Records from a collection:
═══
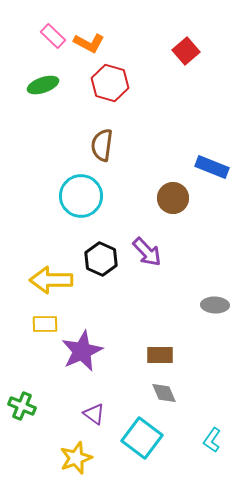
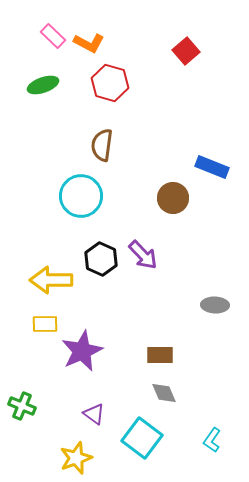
purple arrow: moved 4 px left, 3 px down
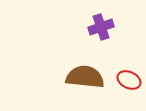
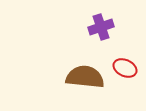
red ellipse: moved 4 px left, 12 px up
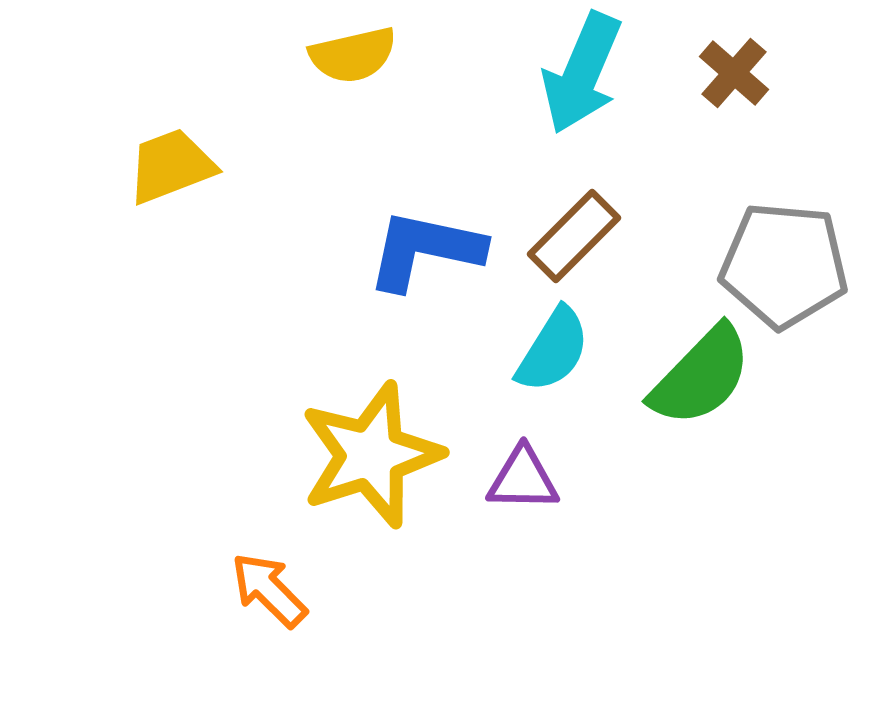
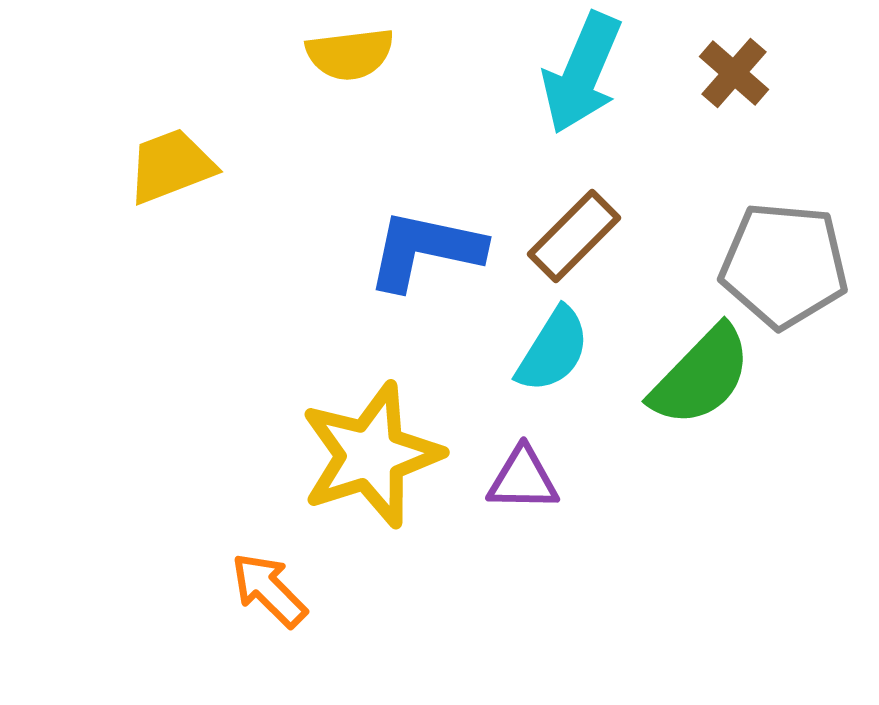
yellow semicircle: moved 3 px left, 1 px up; rotated 6 degrees clockwise
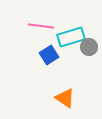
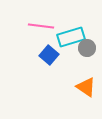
gray circle: moved 2 px left, 1 px down
blue square: rotated 18 degrees counterclockwise
orange triangle: moved 21 px right, 11 px up
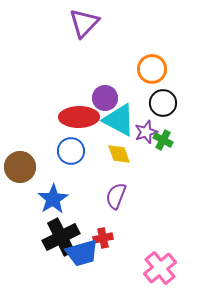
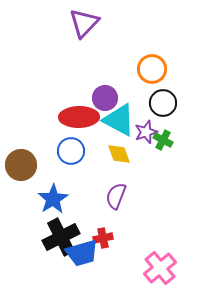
brown circle: moved 1 px right, 2 px up
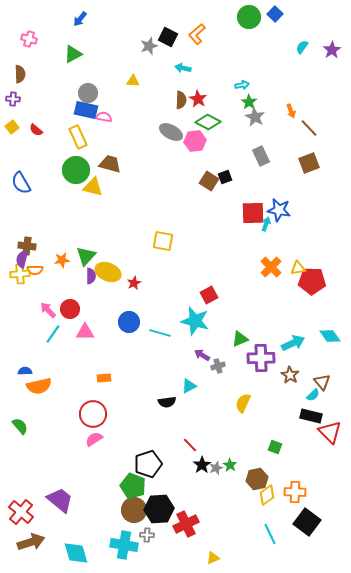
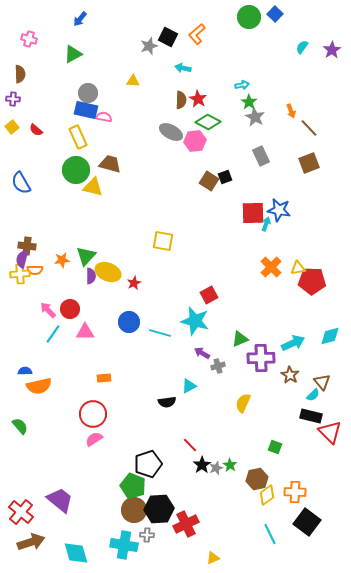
cyan diamond at (330, 336): rotated 70 degrees counterclockwise
purple arrow at (202, 355): moved 2 px up
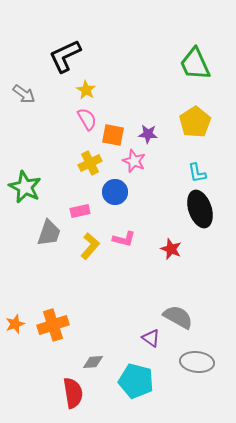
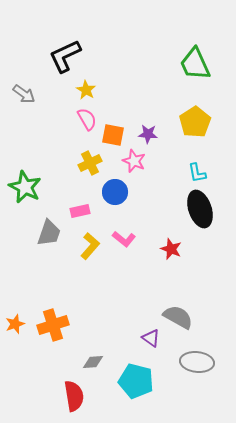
pink L-shape: rotated 25 degrees clockwise
red semicircle: moved 1 px right, 3 px down
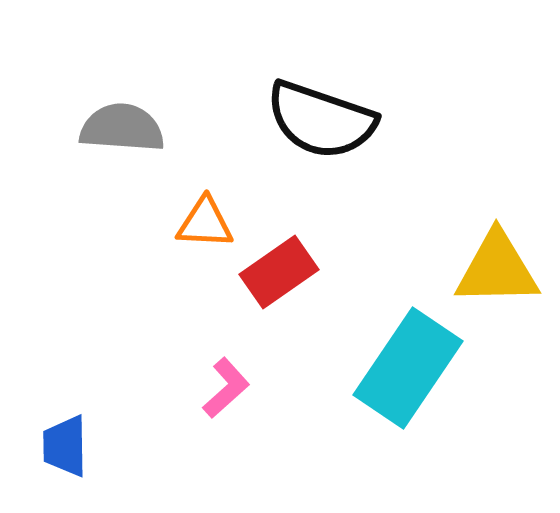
═══
◆ About this task ◆
With the pictures left aside, set down each entry above exactly as it stands.

◆ Response to the exercise ◆
purple arrow: moved 4 px left, 3 px down
red ellipse: moved 4 px left, 12 px up
yellow semicircle: moved 3 px left, 1 px up; rotated 6 degrees clockwise
gray circle: moved 2 px left, 1 px down
blue square: rotated 18 degrees counterclockwise
orange triangle: moved 21 px right, 11 px up
brown circle: moved 1 px right, 2 px up
cyan diamond at (330, 336): rotated 70 degrees counterclockwise
purple arrow at (202, 355): moved 2 px up
pink L-shape: rotated 25 degrees clockwise
red semicircle: moved 1 px right, 3 px down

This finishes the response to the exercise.